■ Task description
From the line holding "TP1: test point (W9) -> none" through the line holding "SW2: switch (GND, W10) -> switch (+12V, W10)" below, write out every line exactly; include both of those lines and drop the pictures.

Data records Block Start

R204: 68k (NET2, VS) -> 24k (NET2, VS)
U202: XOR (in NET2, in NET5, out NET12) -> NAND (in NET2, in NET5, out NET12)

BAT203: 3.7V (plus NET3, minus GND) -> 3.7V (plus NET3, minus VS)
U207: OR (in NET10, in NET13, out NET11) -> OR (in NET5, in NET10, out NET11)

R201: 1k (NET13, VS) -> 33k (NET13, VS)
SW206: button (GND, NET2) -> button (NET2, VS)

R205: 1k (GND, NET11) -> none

Data records Block End
Data records Block Start

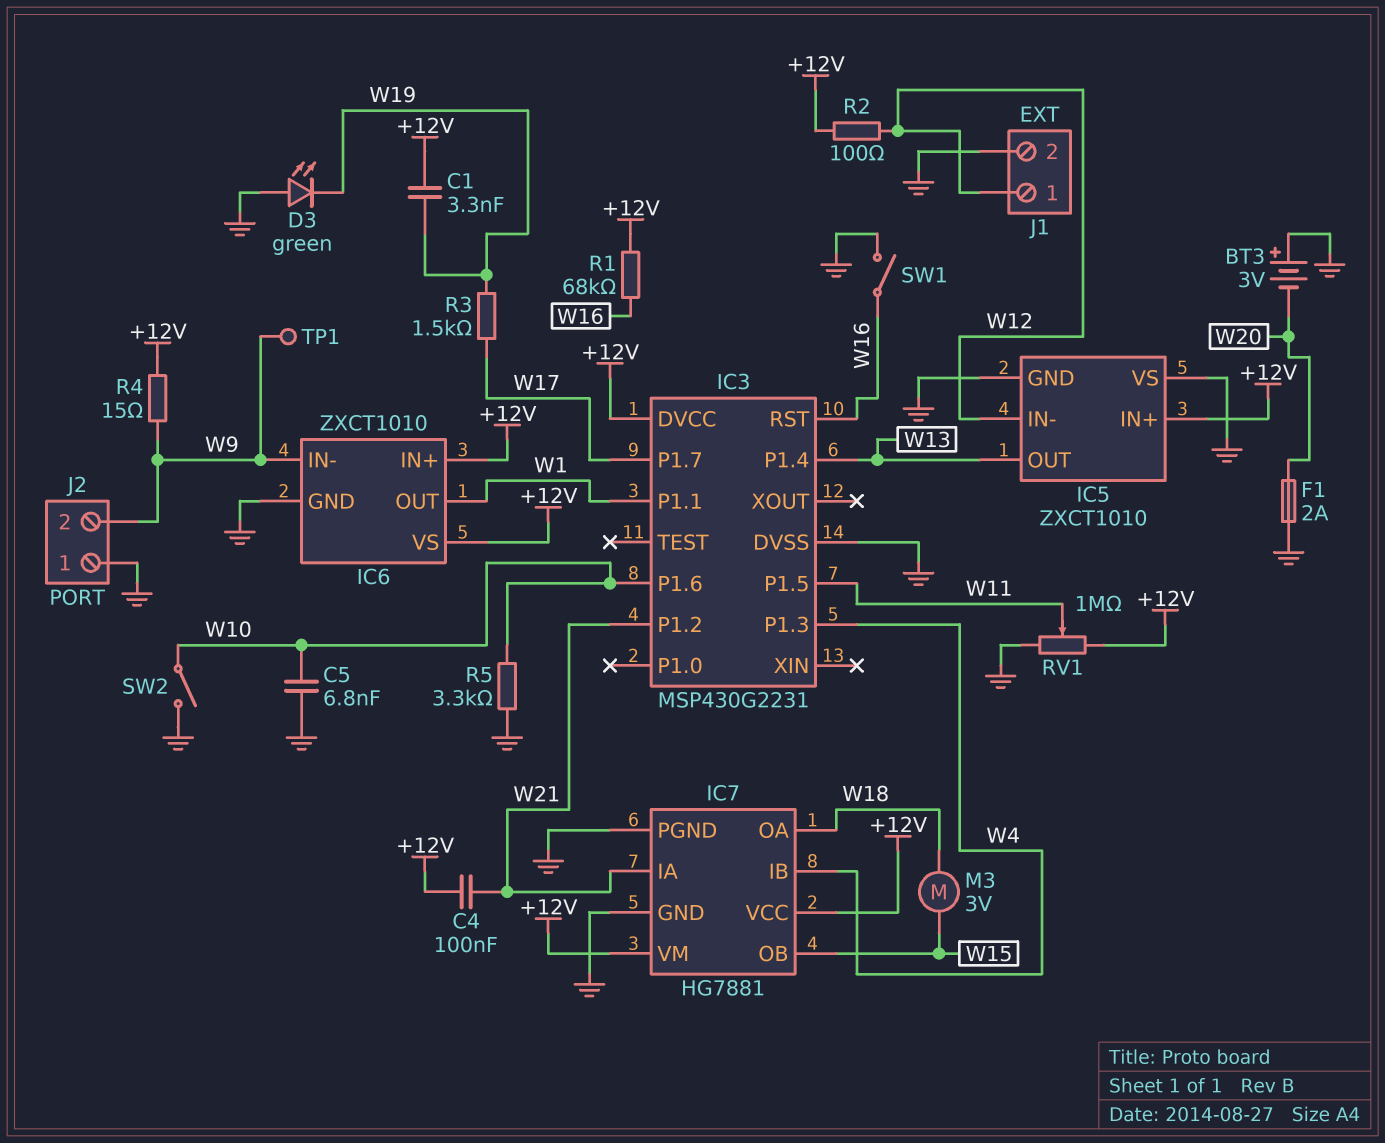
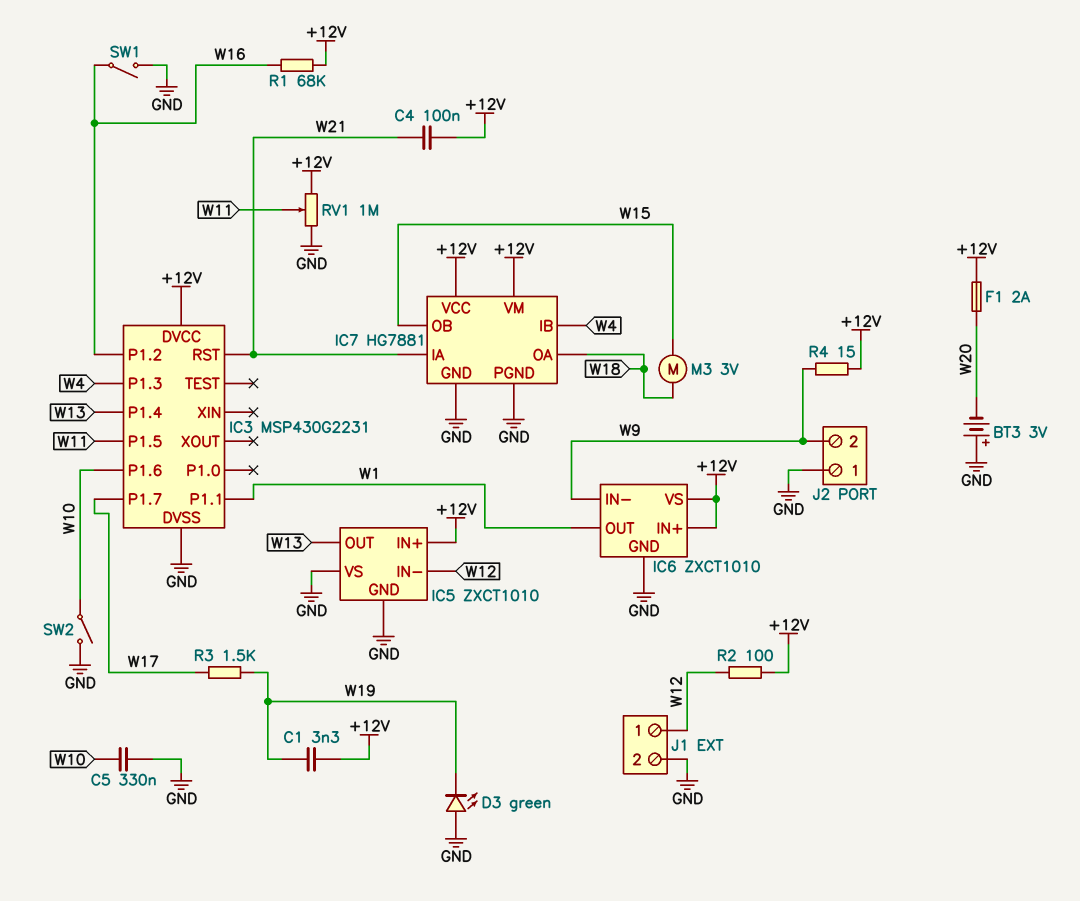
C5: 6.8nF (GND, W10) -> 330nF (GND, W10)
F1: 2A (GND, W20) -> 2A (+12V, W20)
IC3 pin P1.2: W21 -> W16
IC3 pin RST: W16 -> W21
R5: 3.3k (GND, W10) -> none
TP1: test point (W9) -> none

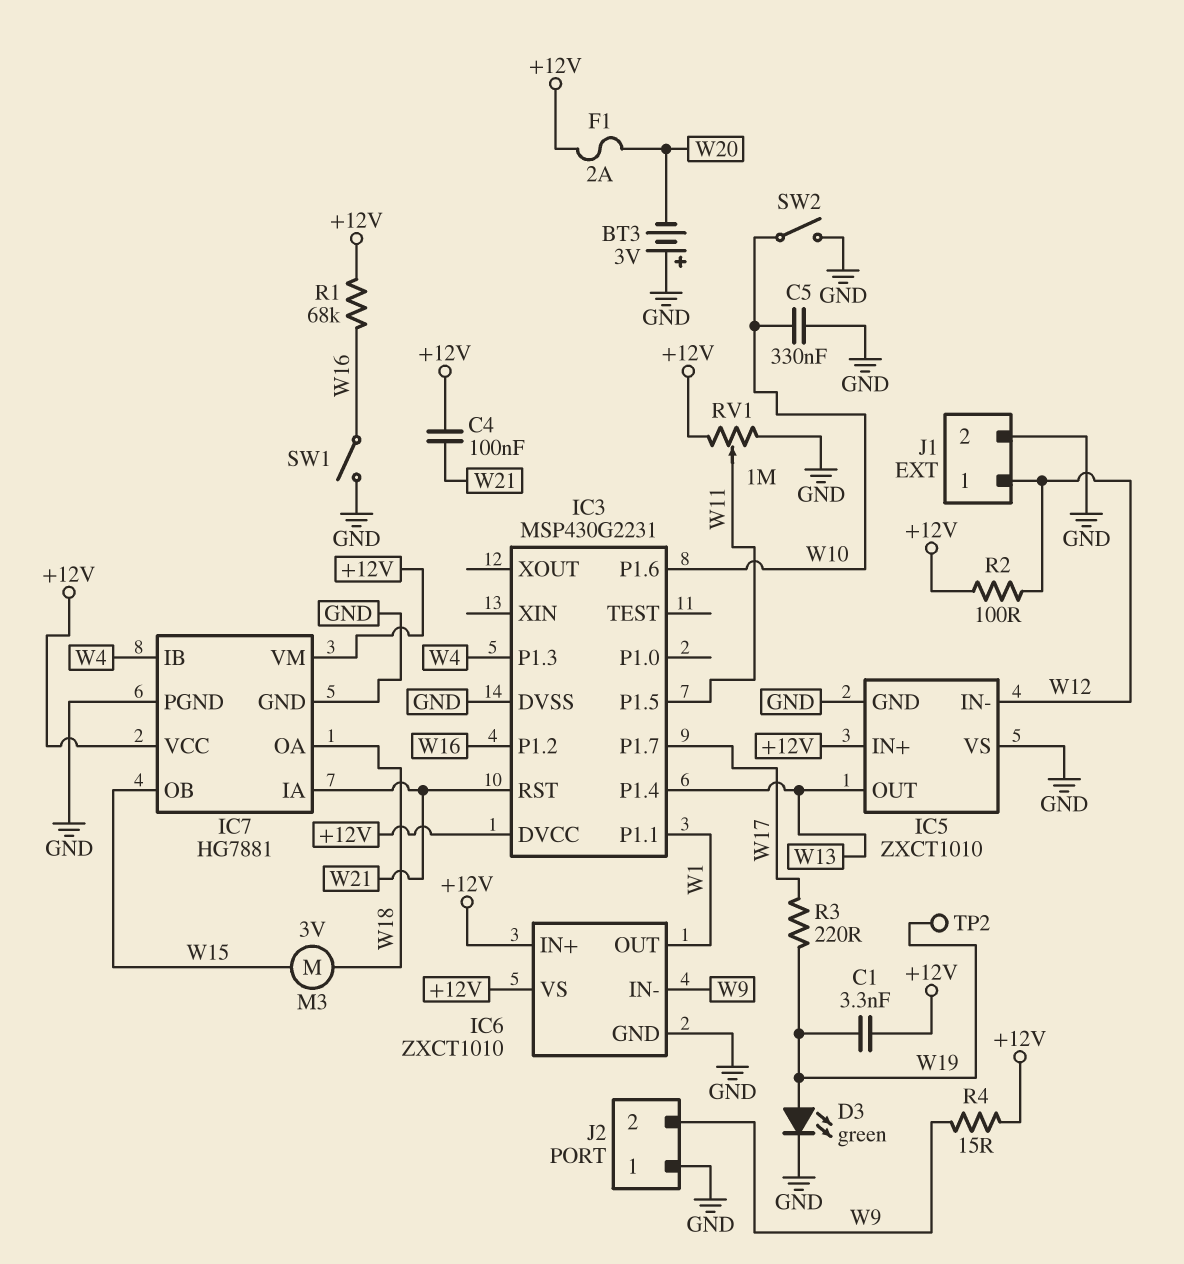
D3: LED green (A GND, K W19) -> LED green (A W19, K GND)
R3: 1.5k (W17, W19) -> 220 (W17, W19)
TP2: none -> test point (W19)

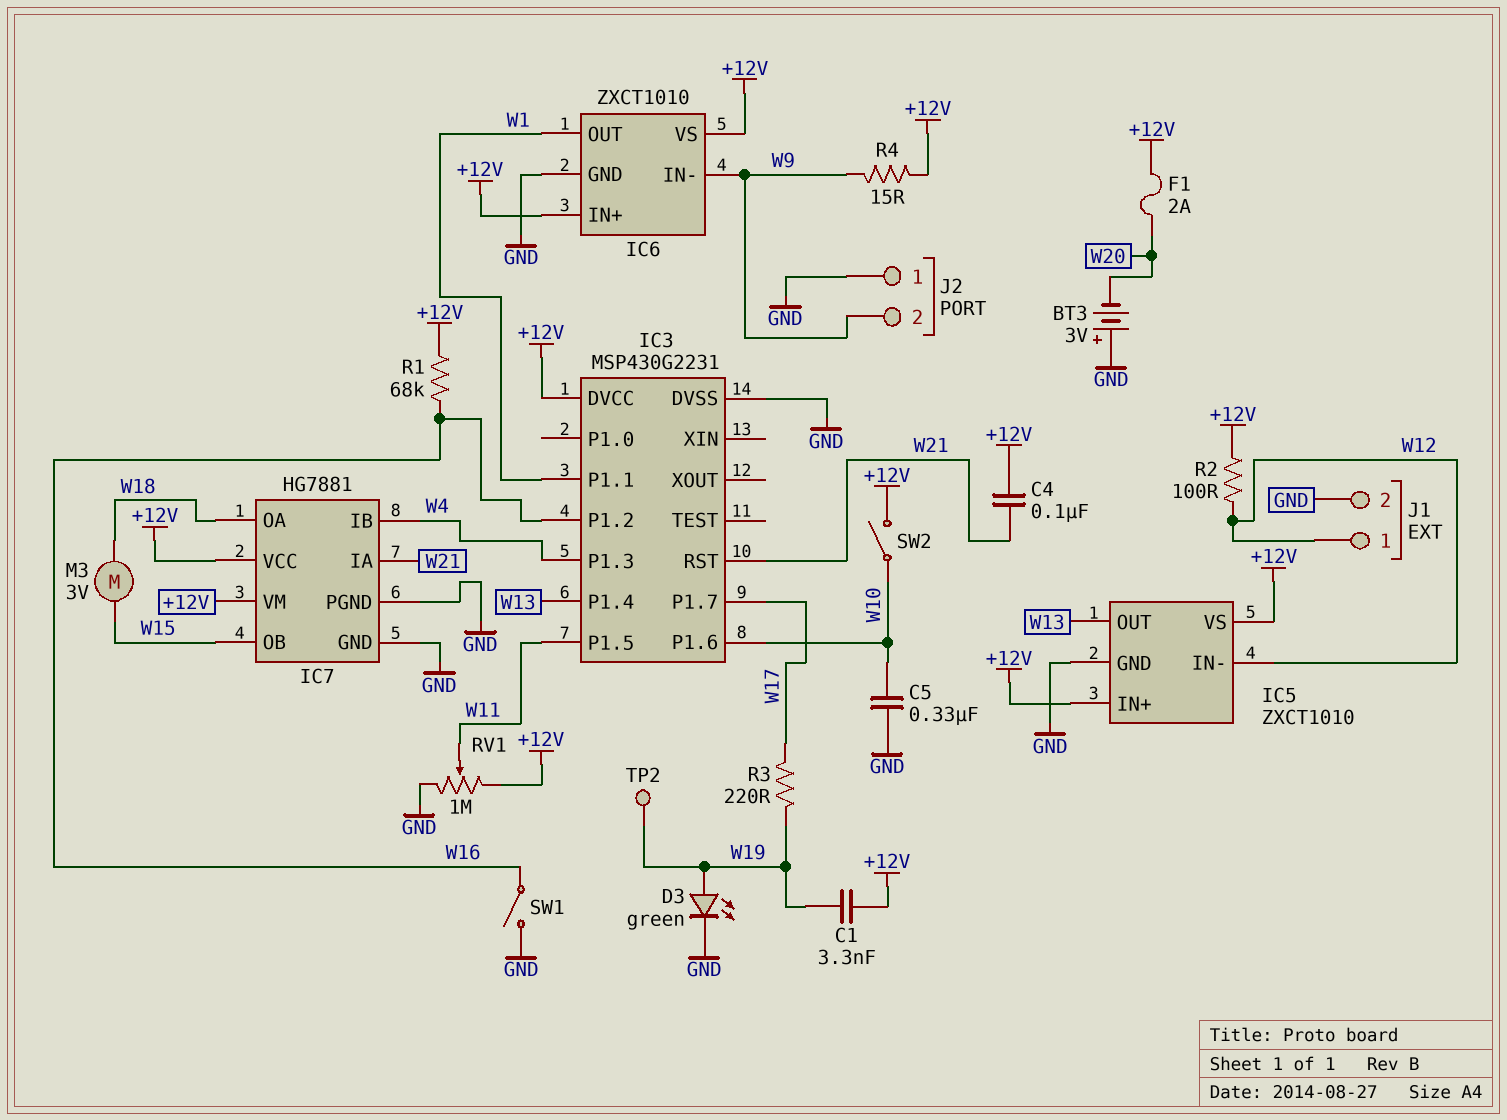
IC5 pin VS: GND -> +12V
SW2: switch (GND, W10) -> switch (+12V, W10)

Data records Block End

■ Response box
TP1: test point (W9) -> none

D3: LED green (A GND, K W19) -> LED green (A W19, K GND)
R3: 1.5k (W17, W19) -> 220 (W17, W19)
TP2: none -> test point (W19)

IC5 pin VS: GND -> +12V
SW2: switch (GND, W10) -> switch (+12V, W10)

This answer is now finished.